■ **What is needed**: Return the listing below exactly. Leave its pictures out.

■ **Data excerpt**:
==============================

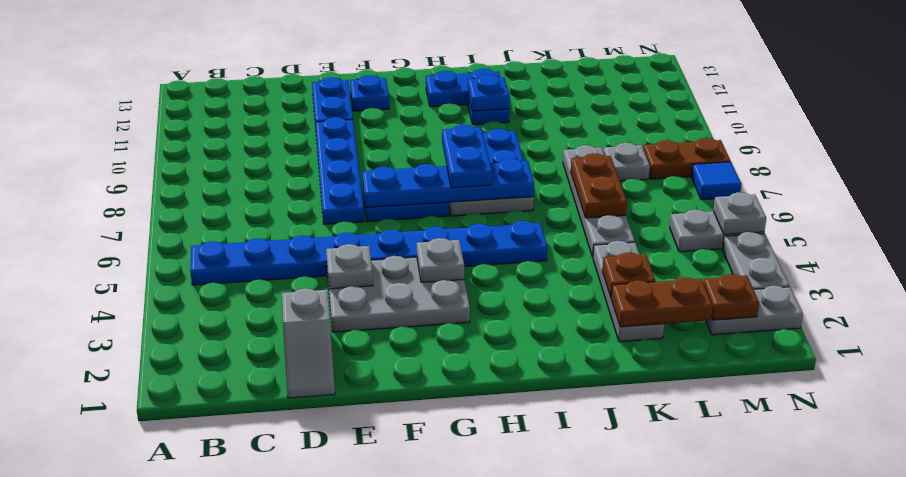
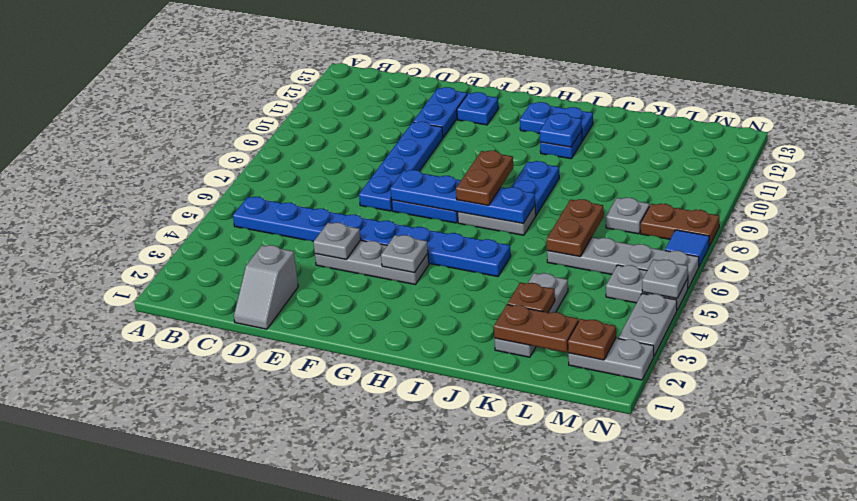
grey plate E3:G4 level 1 -> grey plate E4:G4 level 1
blue plate H7:H8 level 3 -> brown plate H7:H8 level 3
grey plate K5:K8 level 1 -> grey plate K6:N6 level 1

==============================

■ **Solution for this exercise**:
grey plate E3:G4 level 1 -> grey plate E4:G4 level 1
blue plate H7:H8 level 3 -> brown plate H7:H8 level 3
grey plate K5:K8 level 1 -> grey plate K6:N6 level 1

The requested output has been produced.